[[ DATA, beginning ]]

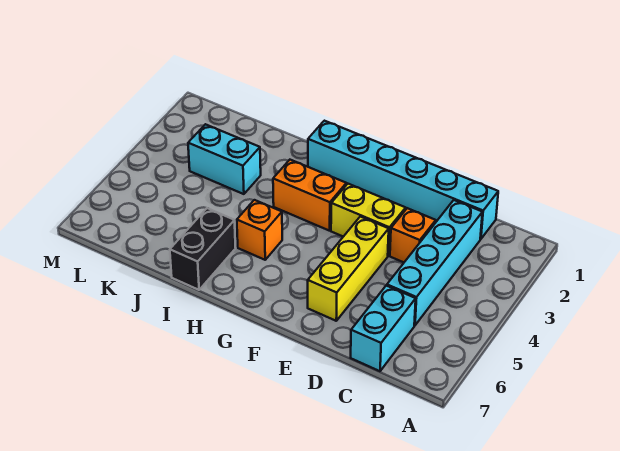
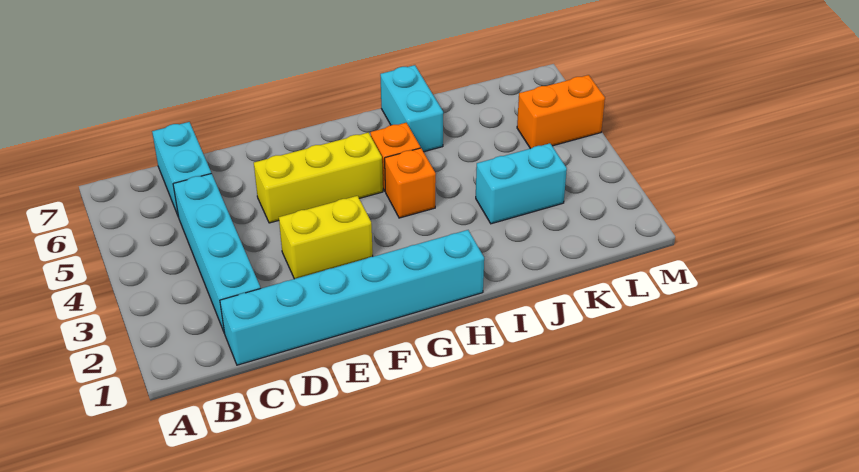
orange brick D3 level 1 -> orange brick H4 level 1
yellow brick E4:E6 level 1 -> yellow brick E5:G5 level 1
orange brick G3:H3 level 1 -> orange brick L5:M5 level 1
black brick I6:I7 level 1 -> cyan brick I6:I7 level 1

[[ DATA, end ]]

== HOW TO COMPLETE THIS TASK ==
The answer must consist of every line from the listing above that includes the word "orange".

== TASK SOLUTION ==
orange brick D3 level 1 -> orange brick H4 level 1
orange brick G3:H3 level 1 -> orange brick L5:M5 level 1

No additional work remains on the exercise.